## Exercise input
==================================================
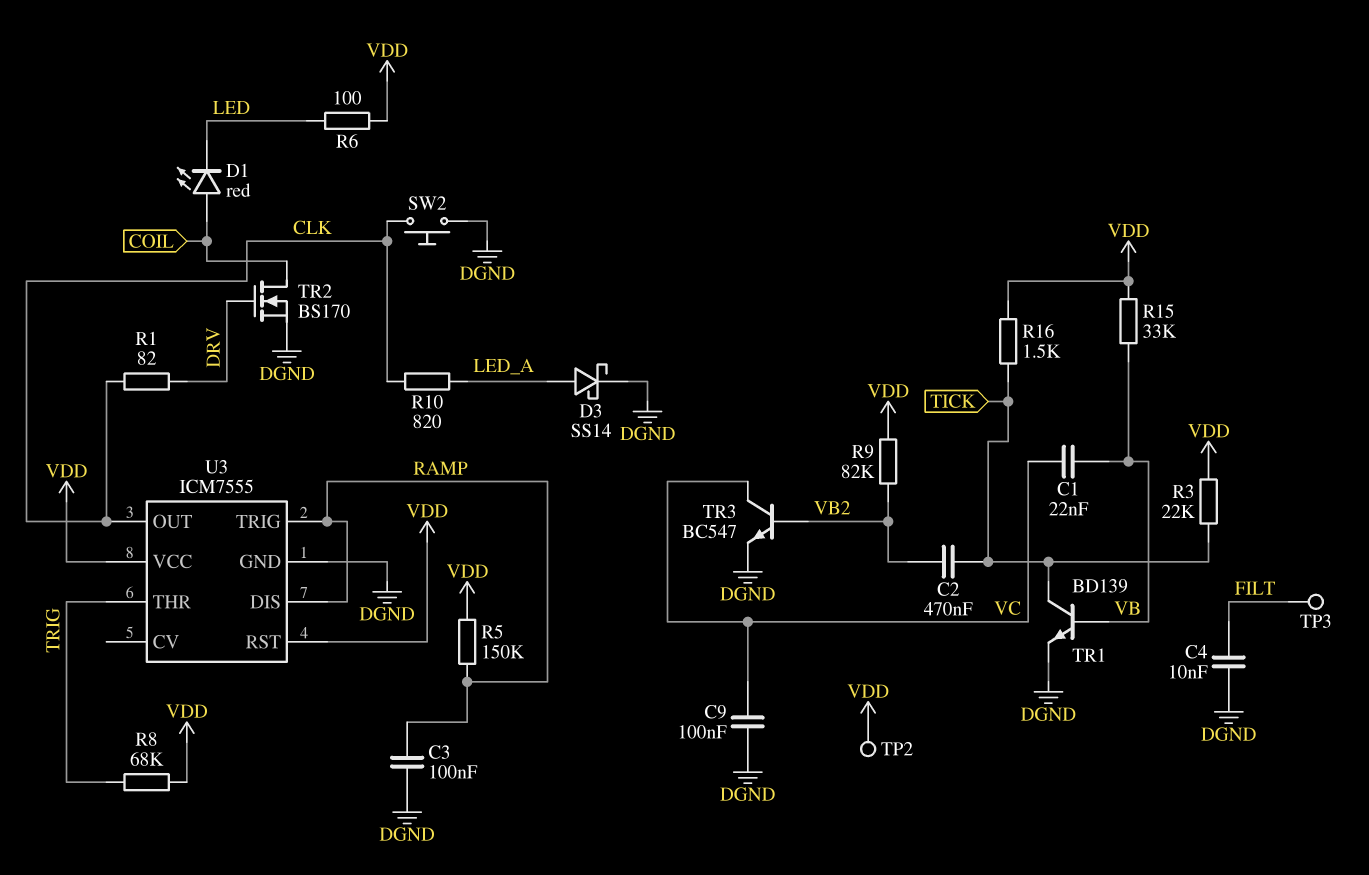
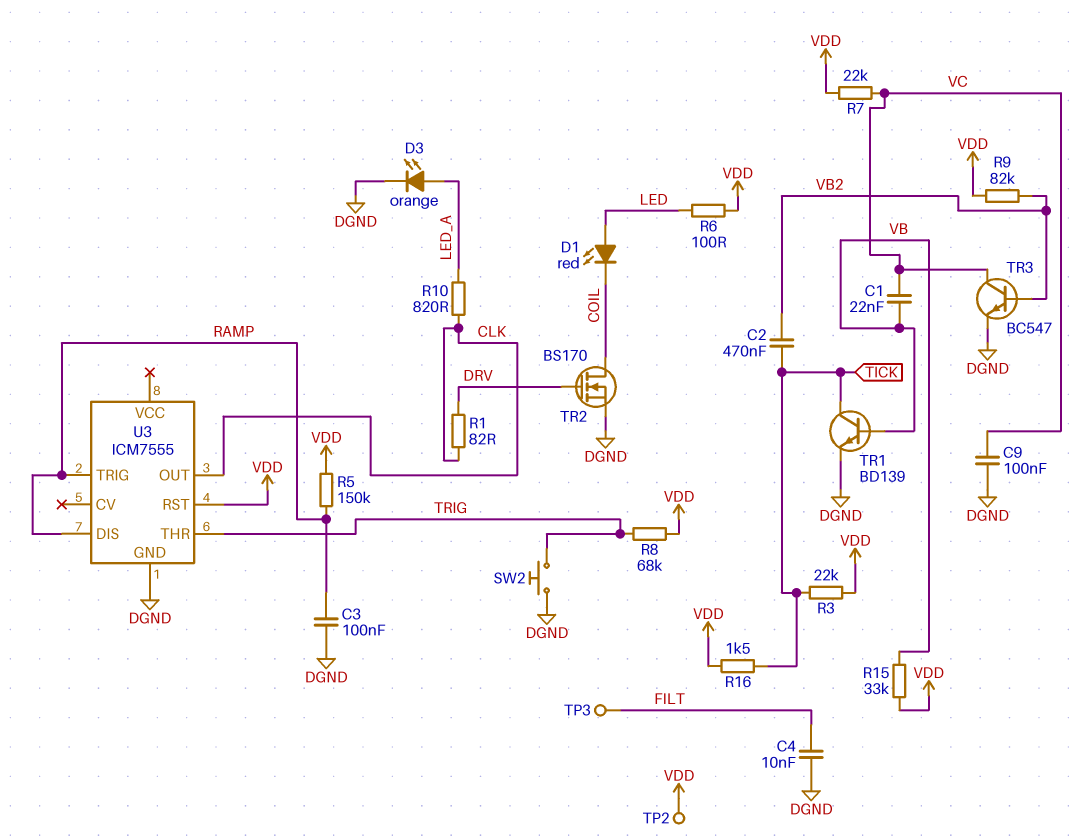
D1: LED red (A COIL, K LED) -> LED red (A LED, K COIL)
D3: schottky SS14 (A LED_A, K DGND) -> LED orange (A LED_A, K DGND)
R7: none -> 22k (VC, VDD)
SW2: button (CLK, DGND) -> button (DGND, TRIG)
U3 pin VCC: VDD -> none

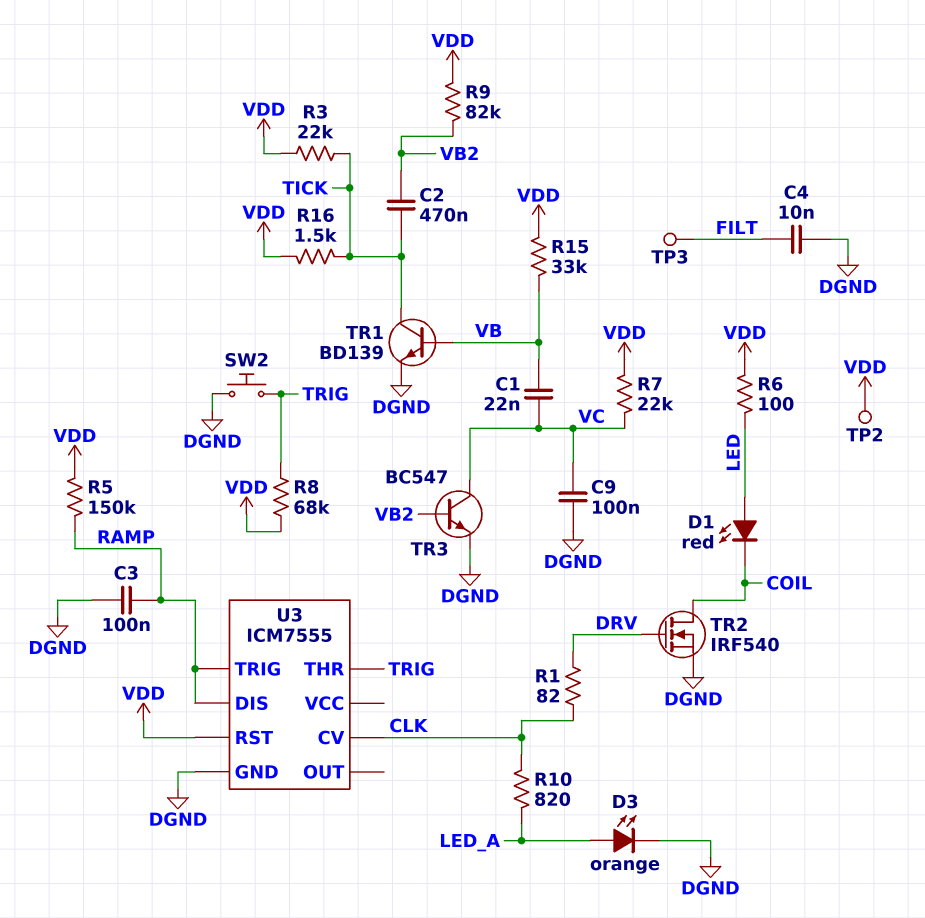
TR2: NMOS BS170 (G DRV, D COIL, S DGND) -> NMOS IRF540 (G DRV, D COIL, S DGND)
U3 pin CV: none -> CLK
U3 pin OUT: CLK -> none

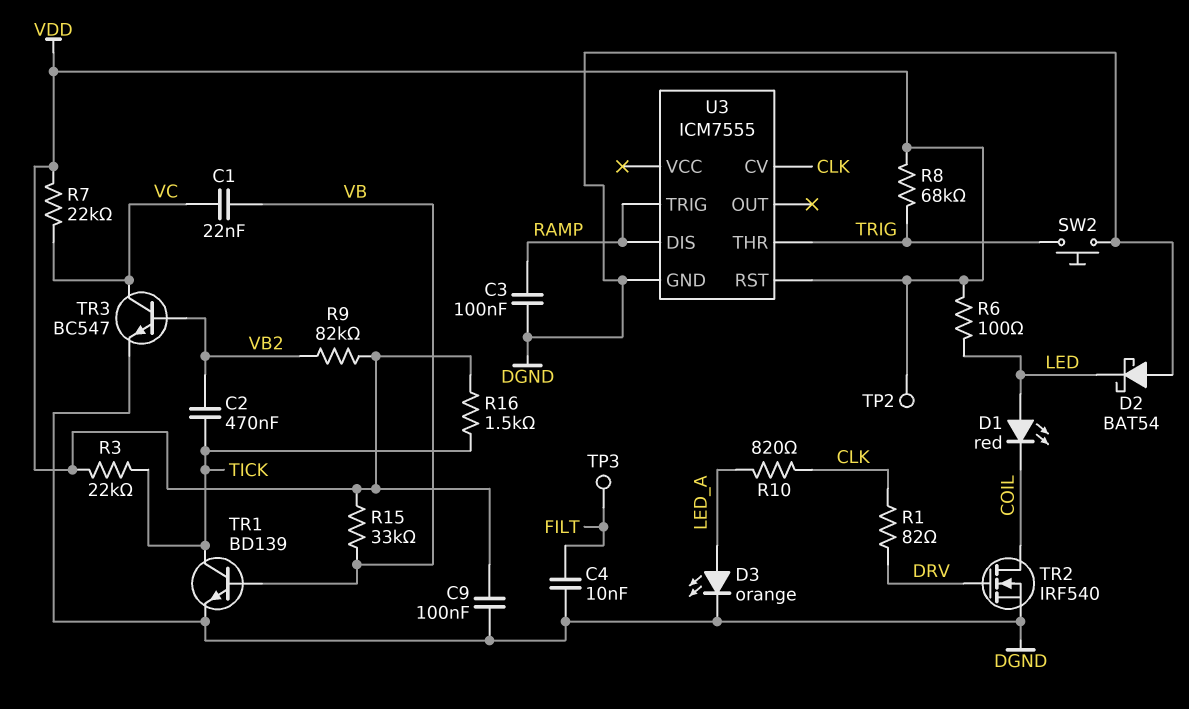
C9: 100nF (DGND, VC) -> 100nF (DGND, VDD)
D2: none -> schottky BAT54 (A DGND, K LED)
R5: 150k (RAMP, VDD) -> none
==================================================
## Task to carry out
Copy every entry word for word, but omit the pictures.

## Final answer
D1: LED red (A COIL, K LED) -> LED red (A LED, K COIL)
D3: schottky SS14 (A LED_A, K DGND) -> LED orange (A LED_A, K DGND)
R7: none -> 22k (VC, VDD)
SW2: button (CLK, DGND) -> button (DGND, TRIG)
U3 pin VCC: VDD -> none

TR2: NMOS BS170 (G DRV, D COIL, S DGND) -> NMOS IRF540 (G DRV, D COIL, S DGND)
U3 pin CV: none -> CLK
U3 pin OUT: CLK -> none

C9: 100nF (DGND, VC) -> 100nF (DGND, VDD)
D2: none -> schottky BAT54 (A DGND, K LED)
R5: 150k (RAMP, VDD) -> none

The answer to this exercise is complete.